◆ PROBLEM STATEMENT ◆
Would you output the entries below only from the line containing "blue cap: 9 -> 5" through the line containing "white cap: 2 -> 1", exactly as they stand and with both ends included?
*** INPUT MATERIAL ***
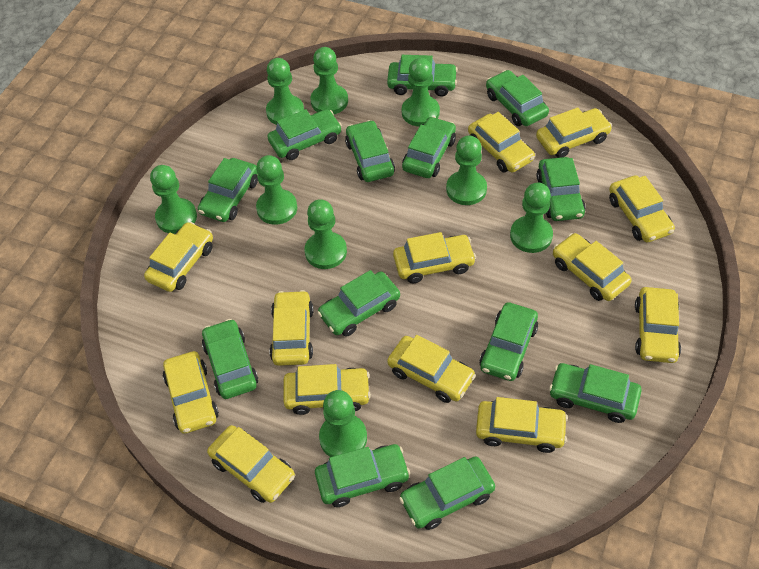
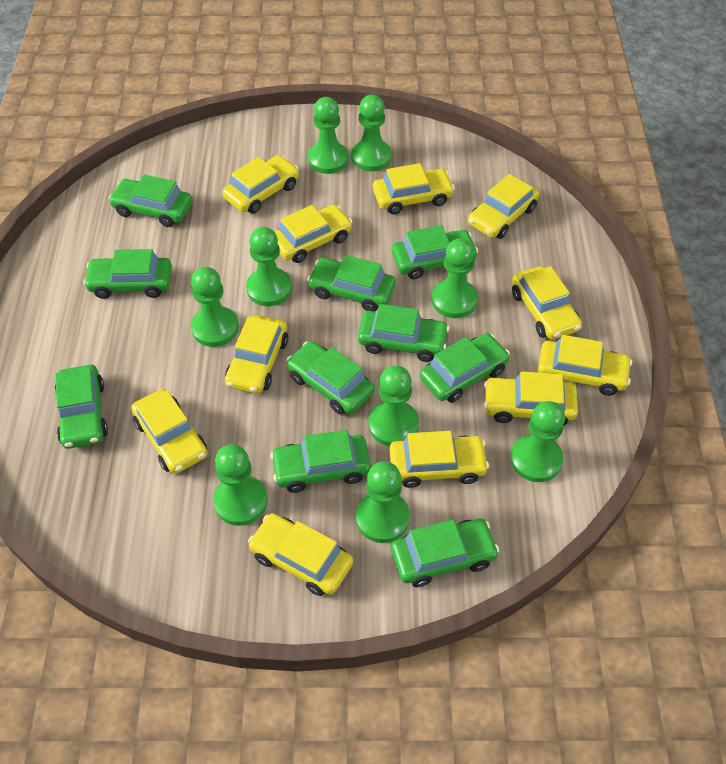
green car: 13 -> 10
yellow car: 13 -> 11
***
*** INPUT MATERIAL ***
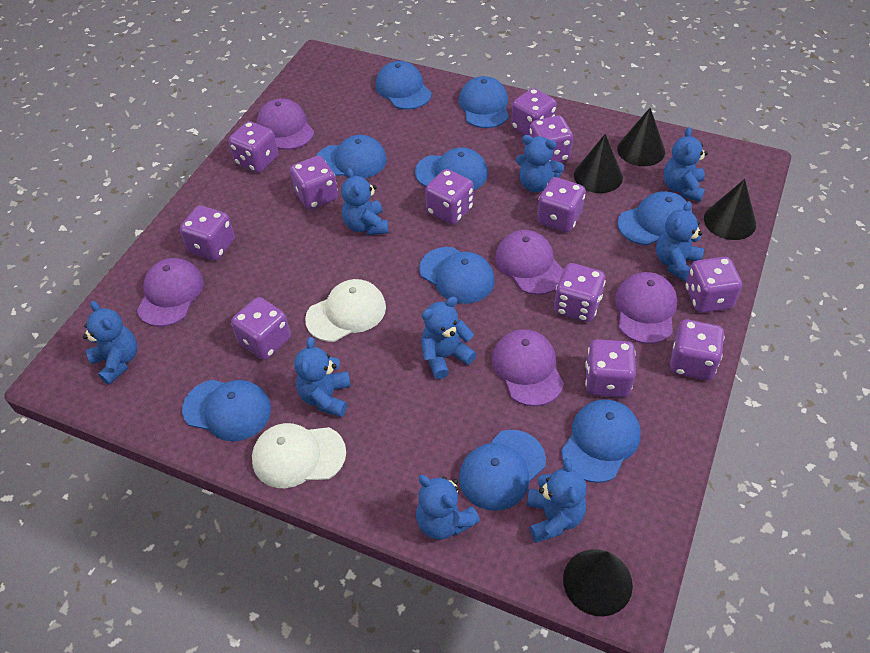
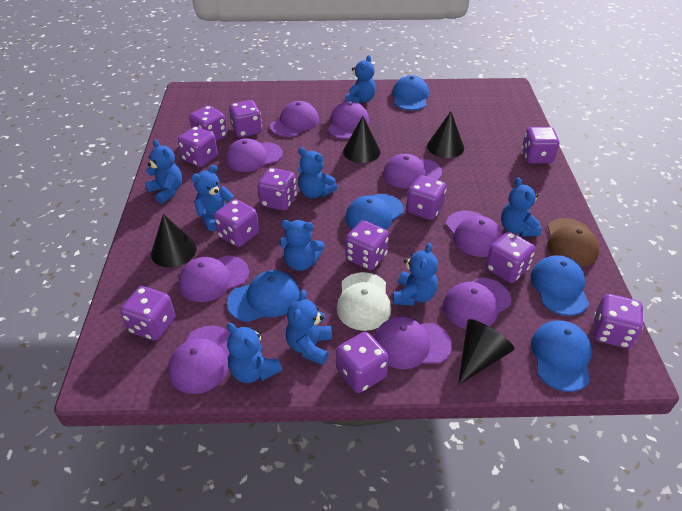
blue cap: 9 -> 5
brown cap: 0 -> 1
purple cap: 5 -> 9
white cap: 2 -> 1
***
◆ ANSWER SECTION ◆
blue cap: 9 -> 5
brown cap: 0 -> 1
purple cap: 5 -> 9
white cap: 2 -> 1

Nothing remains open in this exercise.